■ **Work instruction**:
Scan the lines below and report each one containing "LORRY" by copying it.

Object state change records
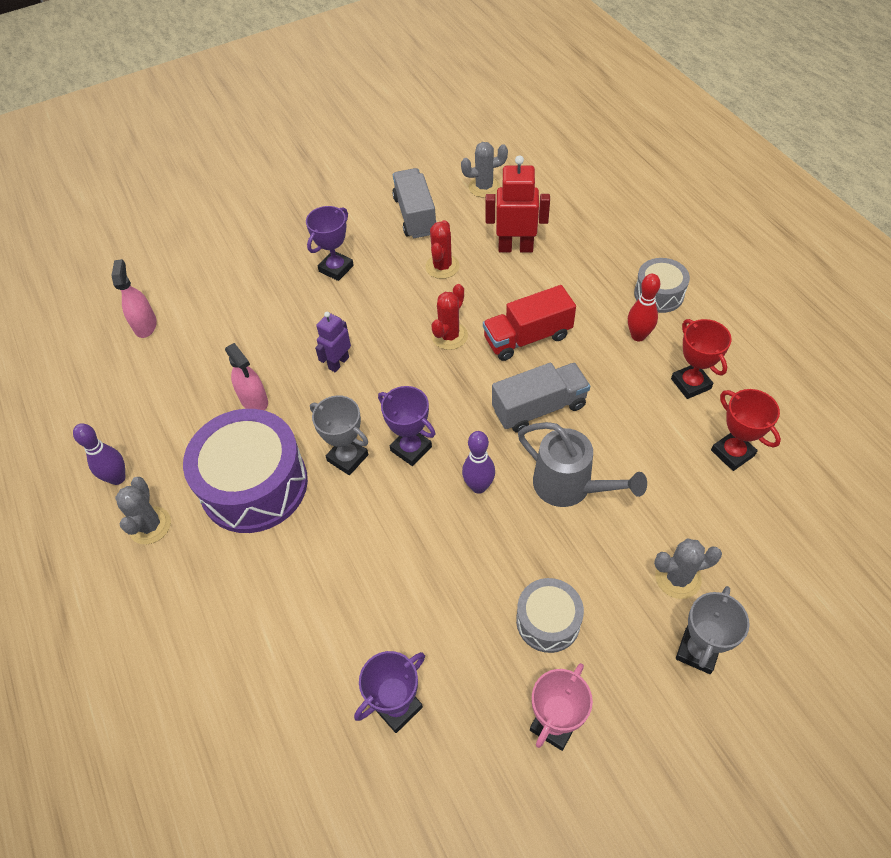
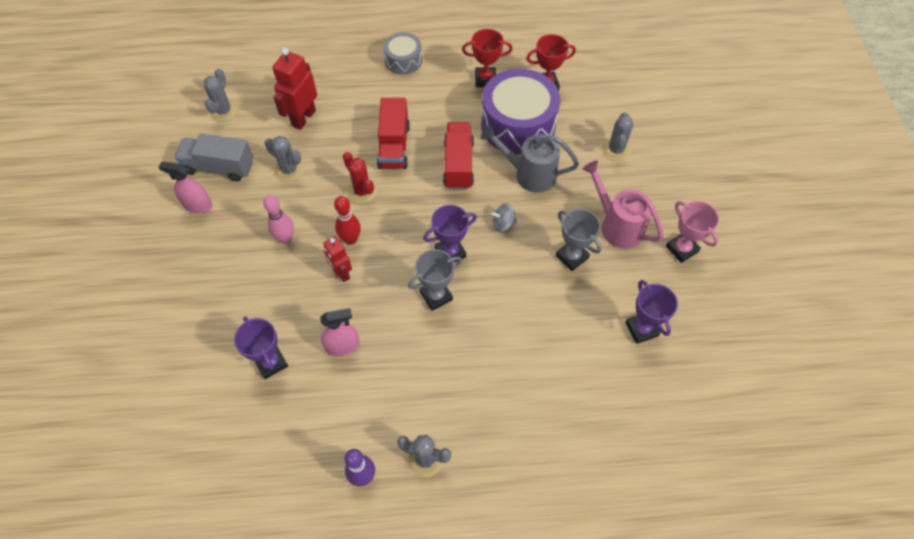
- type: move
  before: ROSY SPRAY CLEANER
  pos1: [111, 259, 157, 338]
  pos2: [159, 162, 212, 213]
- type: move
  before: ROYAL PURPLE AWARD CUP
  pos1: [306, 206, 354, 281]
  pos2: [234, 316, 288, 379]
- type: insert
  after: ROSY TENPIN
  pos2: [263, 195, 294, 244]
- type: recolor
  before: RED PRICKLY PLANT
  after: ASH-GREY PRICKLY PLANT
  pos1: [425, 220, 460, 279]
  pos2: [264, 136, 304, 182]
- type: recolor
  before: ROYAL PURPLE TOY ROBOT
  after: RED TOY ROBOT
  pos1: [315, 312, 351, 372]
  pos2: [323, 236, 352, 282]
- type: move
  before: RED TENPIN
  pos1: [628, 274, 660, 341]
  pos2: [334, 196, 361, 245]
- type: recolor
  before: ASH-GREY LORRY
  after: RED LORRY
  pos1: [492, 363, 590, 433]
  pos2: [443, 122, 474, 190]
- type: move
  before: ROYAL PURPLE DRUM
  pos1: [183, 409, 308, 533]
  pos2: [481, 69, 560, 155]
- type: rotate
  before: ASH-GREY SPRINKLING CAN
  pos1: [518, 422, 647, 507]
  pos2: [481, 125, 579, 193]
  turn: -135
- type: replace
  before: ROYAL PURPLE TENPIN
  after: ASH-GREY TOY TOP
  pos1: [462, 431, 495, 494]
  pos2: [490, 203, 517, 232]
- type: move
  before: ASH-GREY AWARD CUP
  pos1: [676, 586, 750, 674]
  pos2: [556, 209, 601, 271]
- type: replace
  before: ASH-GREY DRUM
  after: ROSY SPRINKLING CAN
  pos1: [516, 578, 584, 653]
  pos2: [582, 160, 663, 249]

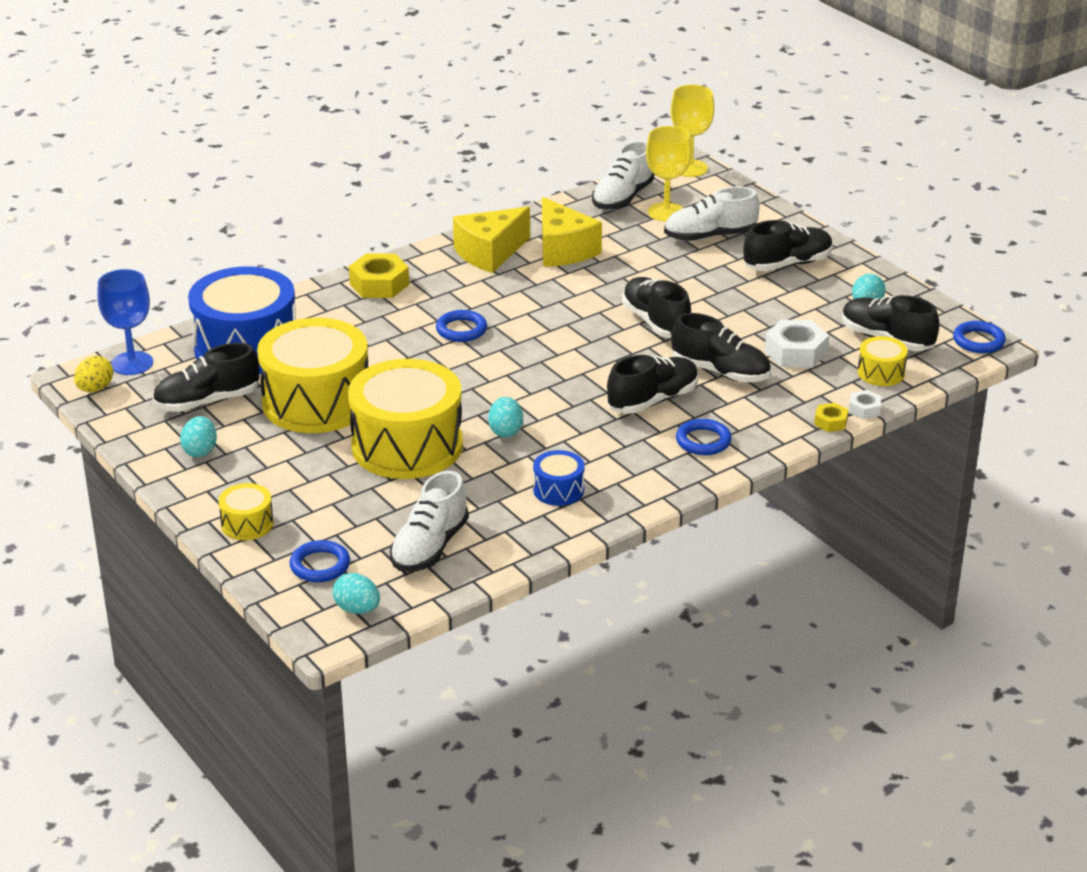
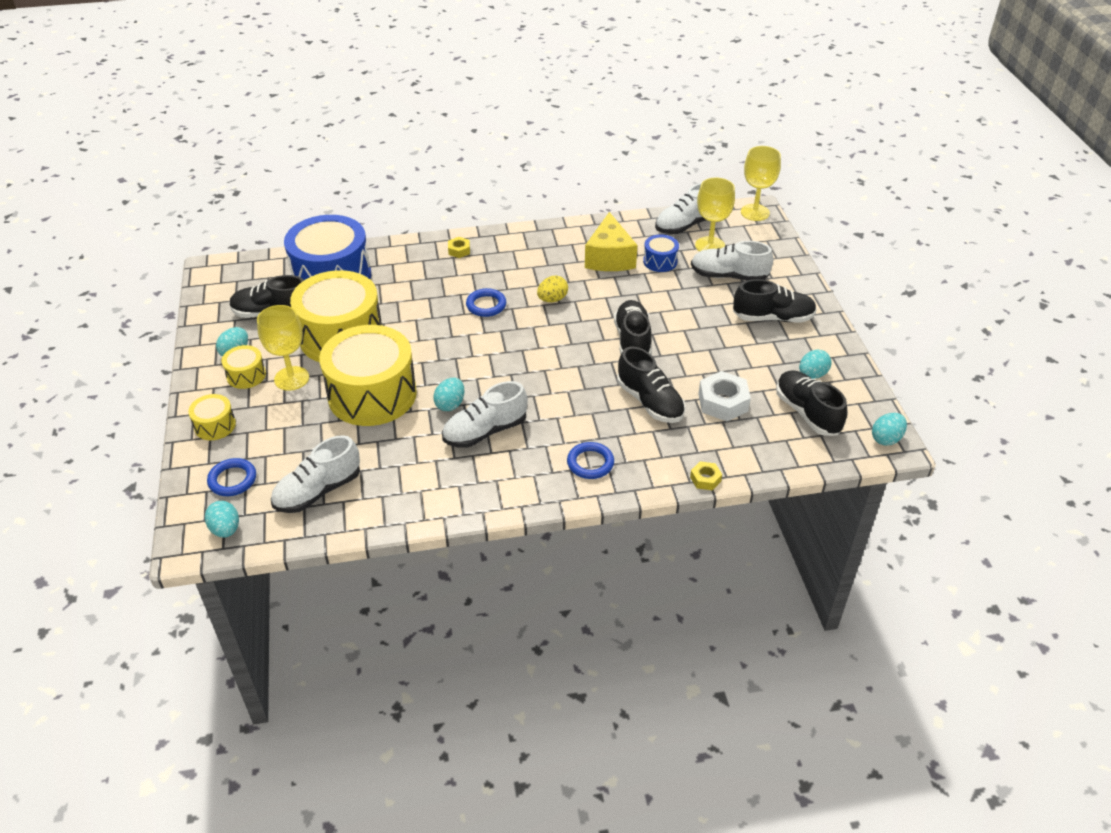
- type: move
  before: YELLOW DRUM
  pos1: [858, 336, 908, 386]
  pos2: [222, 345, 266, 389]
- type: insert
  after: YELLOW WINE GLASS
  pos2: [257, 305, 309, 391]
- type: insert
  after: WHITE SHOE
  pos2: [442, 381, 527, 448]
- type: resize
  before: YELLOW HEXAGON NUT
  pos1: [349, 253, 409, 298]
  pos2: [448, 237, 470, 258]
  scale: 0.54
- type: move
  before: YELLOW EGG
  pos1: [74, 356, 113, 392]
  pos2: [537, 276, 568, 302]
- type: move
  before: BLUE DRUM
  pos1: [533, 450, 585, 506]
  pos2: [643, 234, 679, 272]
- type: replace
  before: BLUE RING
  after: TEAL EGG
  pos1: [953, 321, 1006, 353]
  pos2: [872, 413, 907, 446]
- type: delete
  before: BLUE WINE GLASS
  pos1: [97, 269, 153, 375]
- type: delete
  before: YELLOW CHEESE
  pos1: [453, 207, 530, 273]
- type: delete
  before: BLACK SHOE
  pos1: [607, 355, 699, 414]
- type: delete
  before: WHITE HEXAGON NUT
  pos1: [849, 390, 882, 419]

■ **Response box**:
  before: ASH-GREY LORRY
  after: RED LORRY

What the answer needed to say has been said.